EXERCISE OBJECTIVE -> From the line that includes "insert: PureWhitePawn [662 225]" to the last line of the records that follow, copy every line exactly and nothing more, omitting pictures.

DATA section start

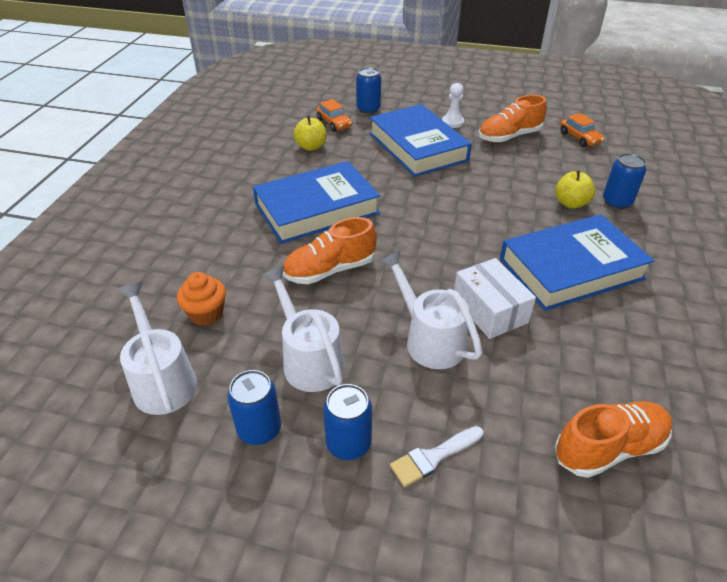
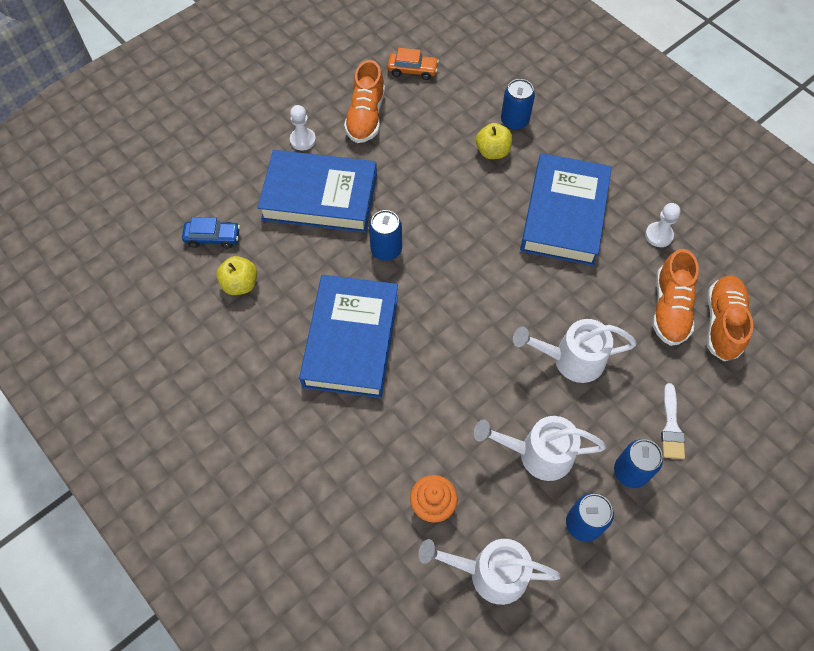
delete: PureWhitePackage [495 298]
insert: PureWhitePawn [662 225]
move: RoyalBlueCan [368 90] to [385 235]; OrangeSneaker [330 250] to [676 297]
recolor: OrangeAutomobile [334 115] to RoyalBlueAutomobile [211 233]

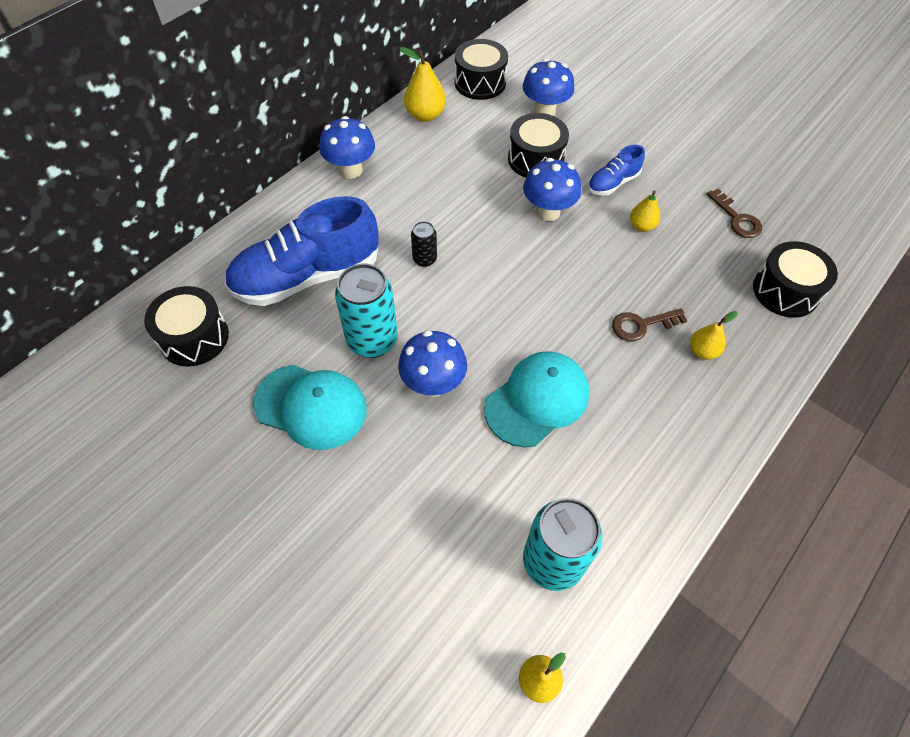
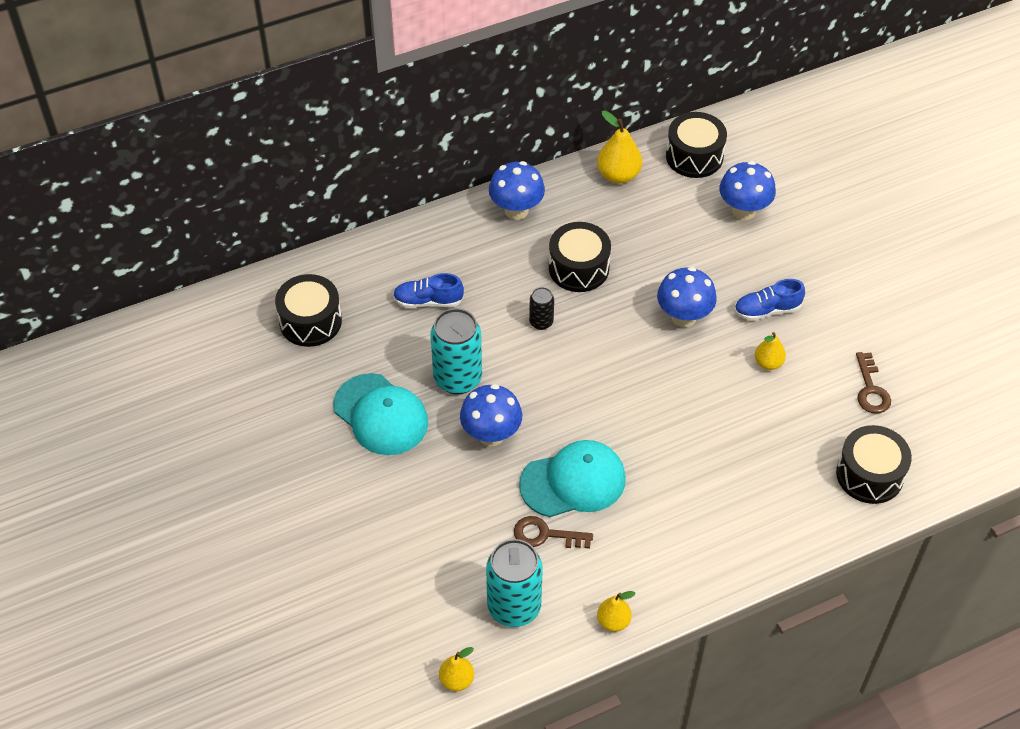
move: DarkBrownDoorKey [650 324] to [553 532]; BlackSnareDrum [538 145] to [580 257]; GoldenPear [714 335] to [616 611]
resize: RoyalBlueSneaker [301 251] = [428 290] x0.47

DATA section end

TASK OUTPUT ->
insert: PureWhitePawn [662 225]
move: RoyalBlueCan [368 90] to [385 235]; OrangeSneaker [330 250] to [676 297]
recolor: OrangeAutomobile [334 115] to RoyalBlueAutomobile [211 233]

move: DarkBrownDoorKey [650 324] to [553 532]; BlackSnareDrum [538 145] to [580 257]; GoldenPear [714 335] to [616 611]
resize: RoyalBlueSneaker [301 251] = [428 290] x0.47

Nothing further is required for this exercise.